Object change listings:
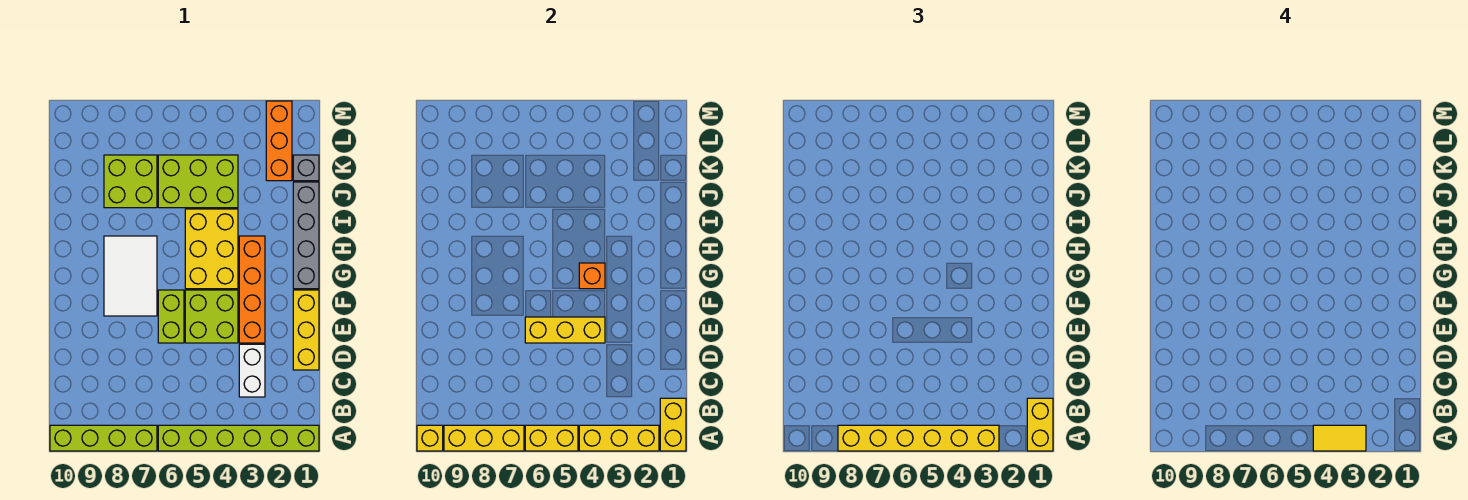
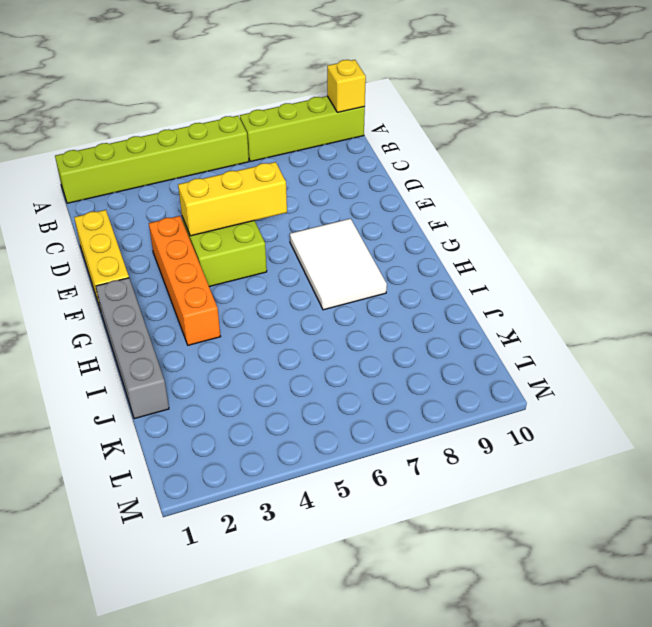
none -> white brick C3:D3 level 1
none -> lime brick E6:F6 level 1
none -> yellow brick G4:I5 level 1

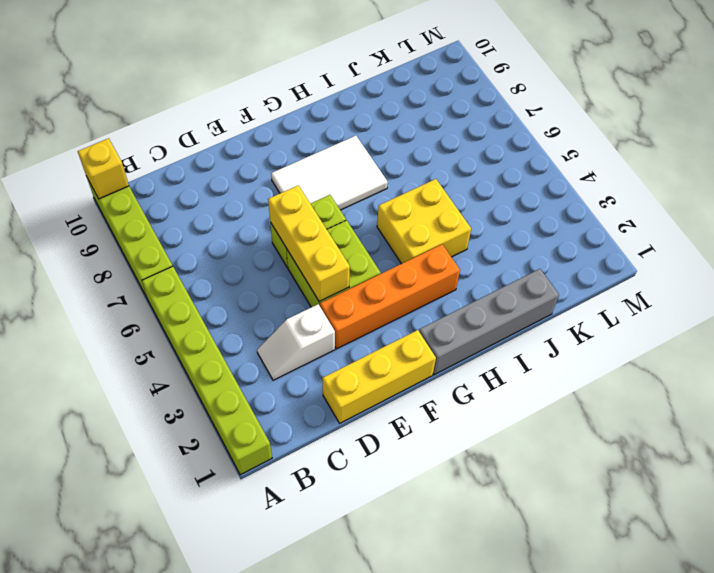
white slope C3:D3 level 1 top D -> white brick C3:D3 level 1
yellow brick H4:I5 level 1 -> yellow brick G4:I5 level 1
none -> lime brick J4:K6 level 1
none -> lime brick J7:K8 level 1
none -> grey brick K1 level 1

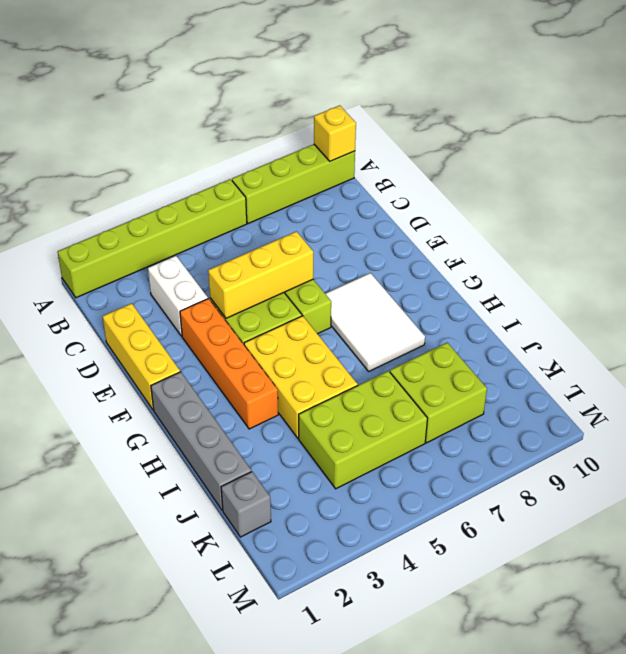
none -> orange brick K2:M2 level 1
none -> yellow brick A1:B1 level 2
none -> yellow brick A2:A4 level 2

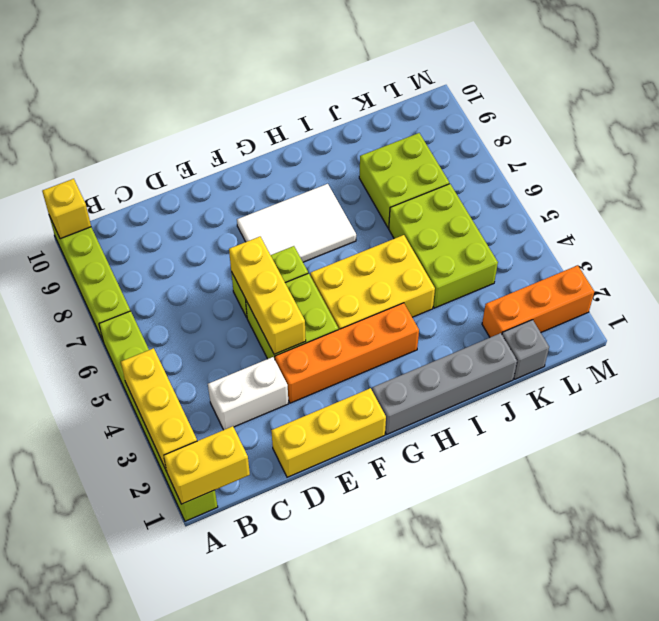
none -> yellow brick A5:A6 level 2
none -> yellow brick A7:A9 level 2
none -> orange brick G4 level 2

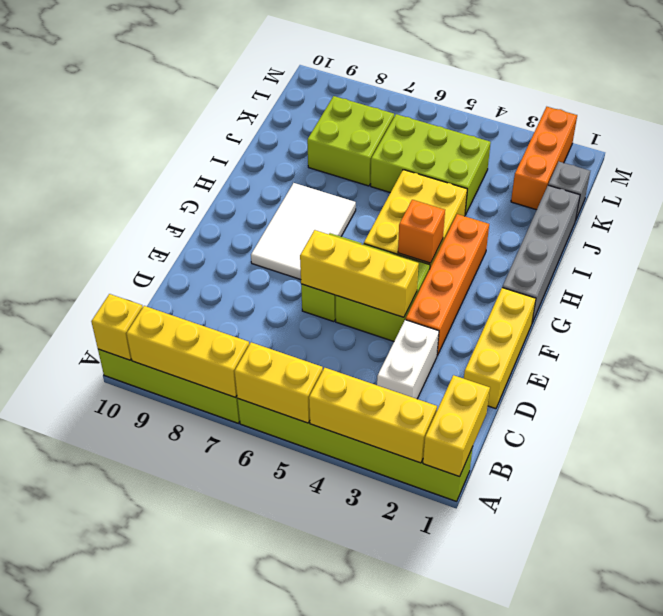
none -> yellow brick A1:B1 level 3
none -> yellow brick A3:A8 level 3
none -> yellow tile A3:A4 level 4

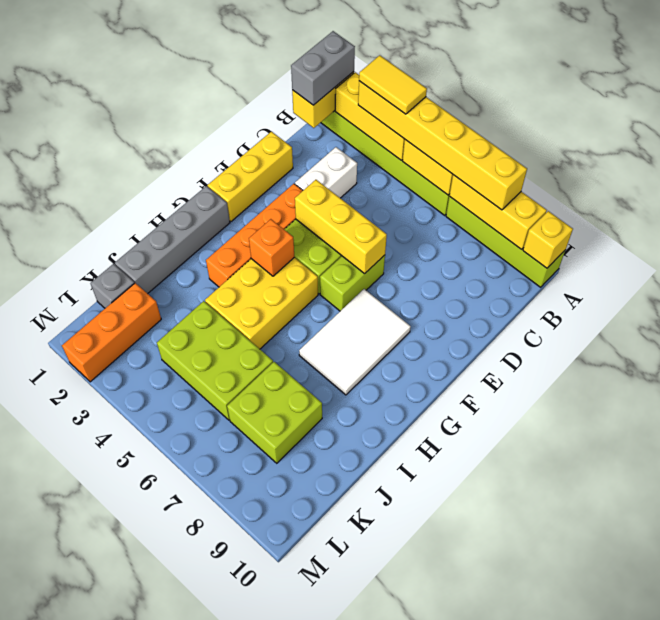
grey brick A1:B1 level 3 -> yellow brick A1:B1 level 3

* * *

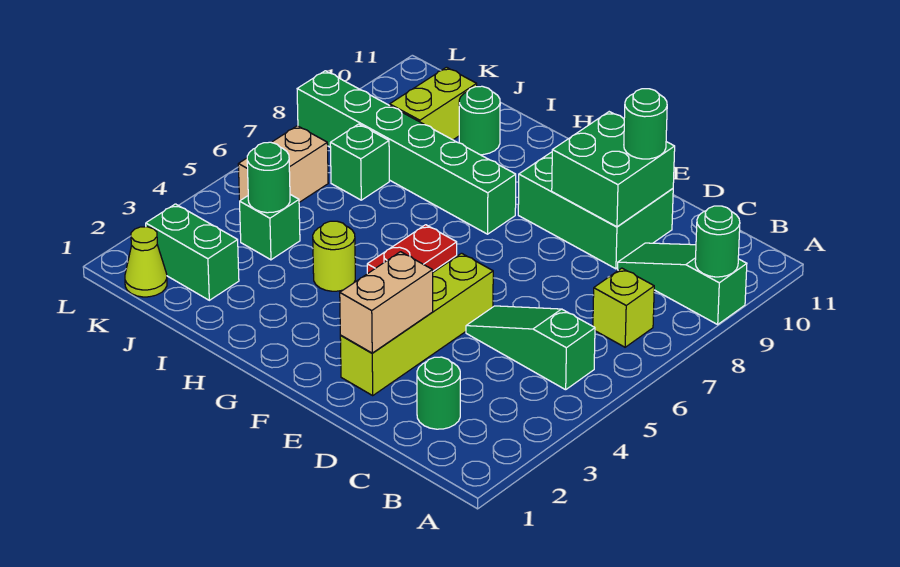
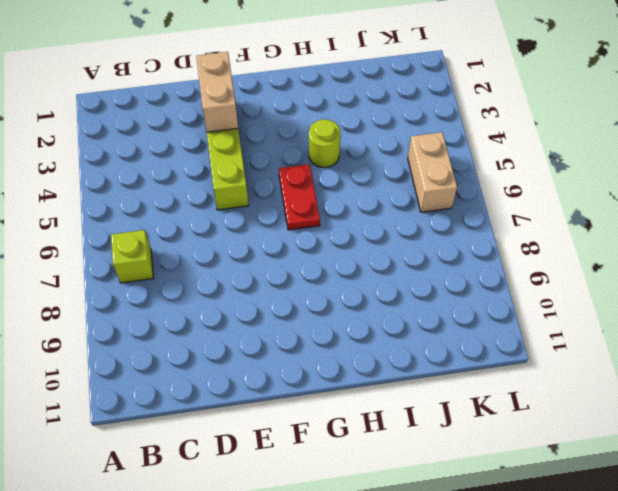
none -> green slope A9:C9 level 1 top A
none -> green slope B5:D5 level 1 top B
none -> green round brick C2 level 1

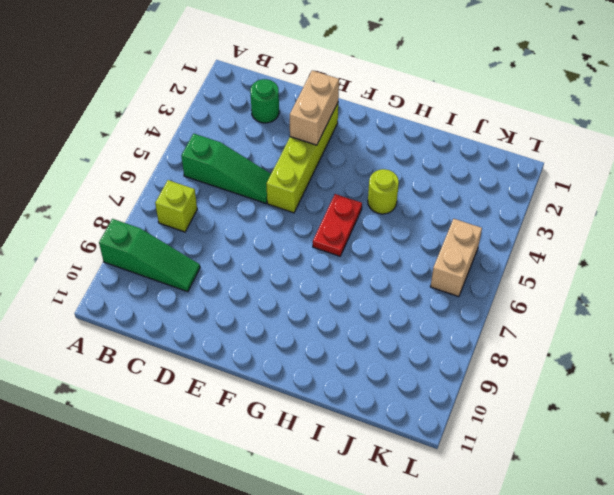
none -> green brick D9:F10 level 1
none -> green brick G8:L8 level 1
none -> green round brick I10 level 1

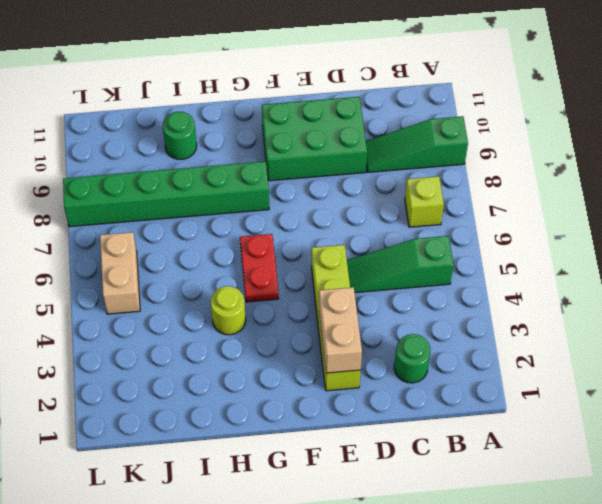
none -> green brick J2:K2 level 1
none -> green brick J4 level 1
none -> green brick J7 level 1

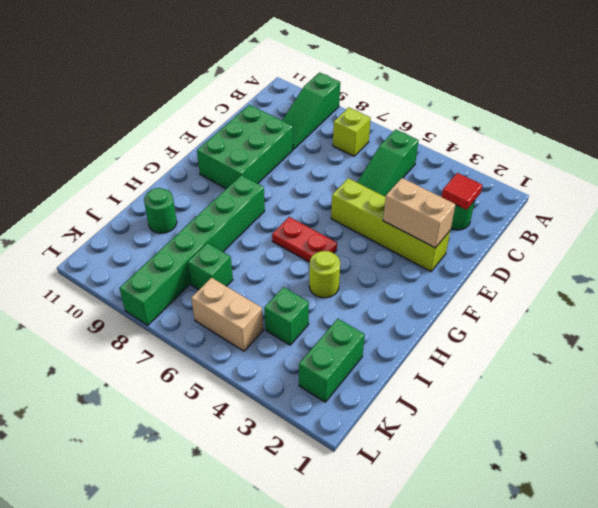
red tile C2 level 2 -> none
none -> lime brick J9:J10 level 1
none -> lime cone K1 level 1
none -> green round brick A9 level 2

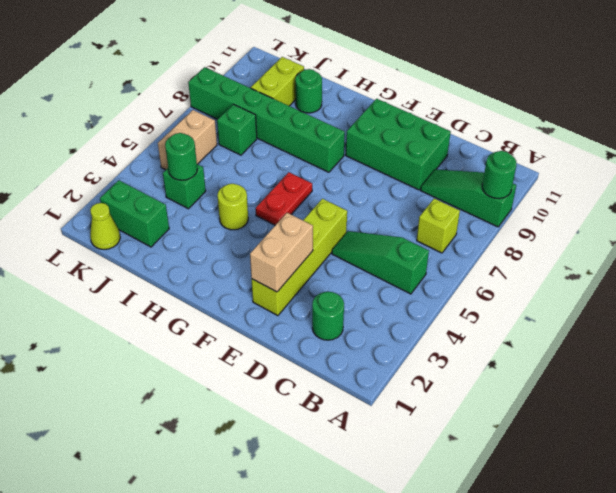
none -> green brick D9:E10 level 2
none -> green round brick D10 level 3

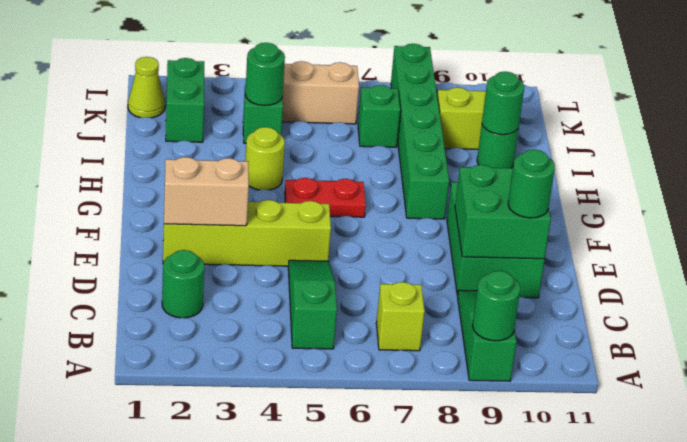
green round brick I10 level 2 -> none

--

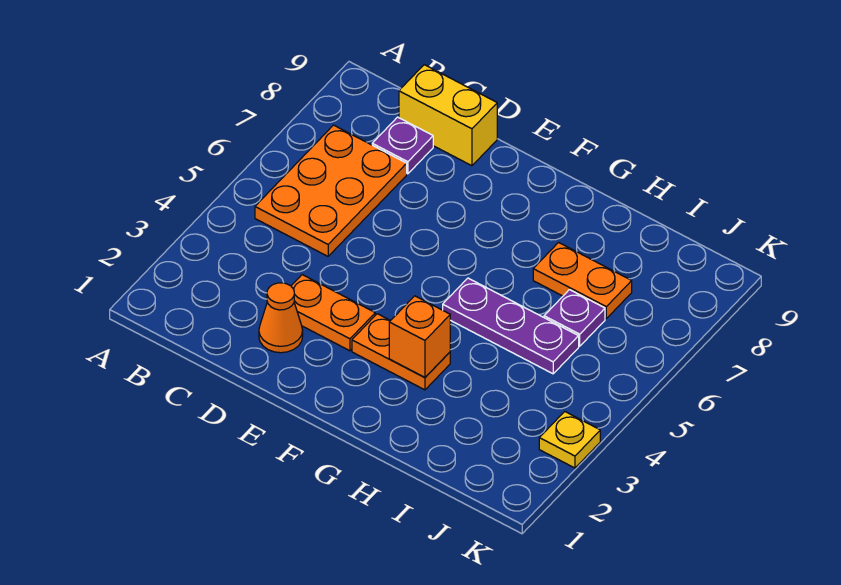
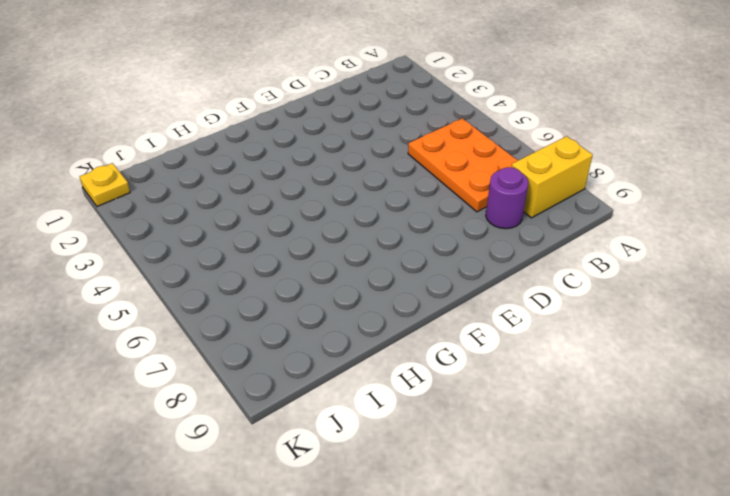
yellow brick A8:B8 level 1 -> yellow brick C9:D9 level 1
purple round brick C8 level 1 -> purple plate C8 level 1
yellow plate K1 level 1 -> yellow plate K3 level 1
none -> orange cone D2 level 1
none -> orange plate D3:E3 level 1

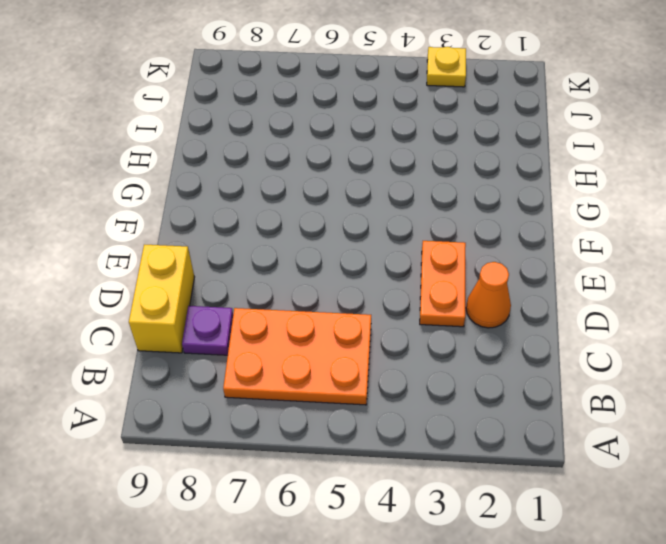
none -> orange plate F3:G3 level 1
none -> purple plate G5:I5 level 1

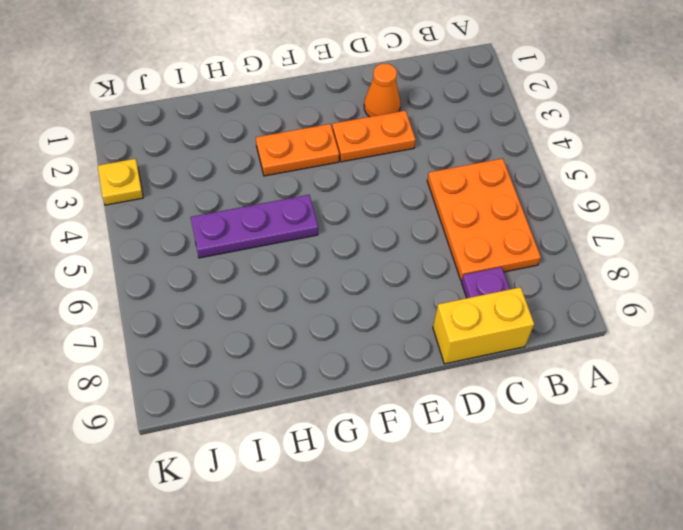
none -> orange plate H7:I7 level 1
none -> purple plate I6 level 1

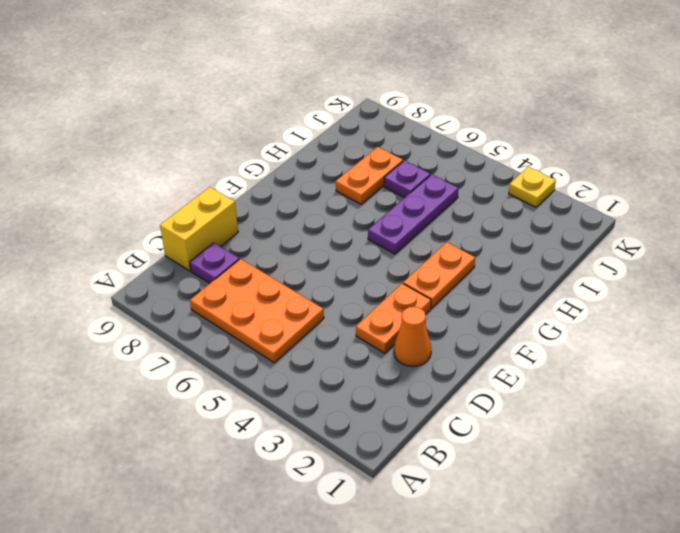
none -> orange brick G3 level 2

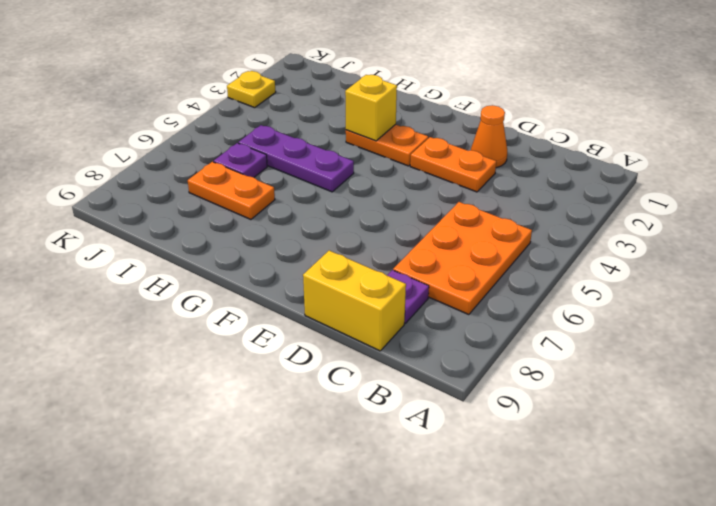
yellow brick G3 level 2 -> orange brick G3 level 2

Work request: In the data above, find the line containing "none -> grey brick K1 level 1" and the line containing "grey brick A1:B1". Copy exactly the stretch from the first through the second, both included, leaving out any picture.

Problem solution:
none -> grey brick K1 level 1

none -> orange brick K2:M2 level 1
none -> yellow brick A1:B1 level 2
none -> yellow brick A2:A4 level 2

none -> yellow brick A5:A6 level 2
none -> yellow brick A7:A9 level 2
none -> orange brick G4 level 2

none -> yellow brick A1:B1 level 3
none -> yellow brick A3:A8 level 3
none -> yellow tile A3:A4 level 4

grey brick A1:B1 level 3 -> yellow brick A1:B1 level 3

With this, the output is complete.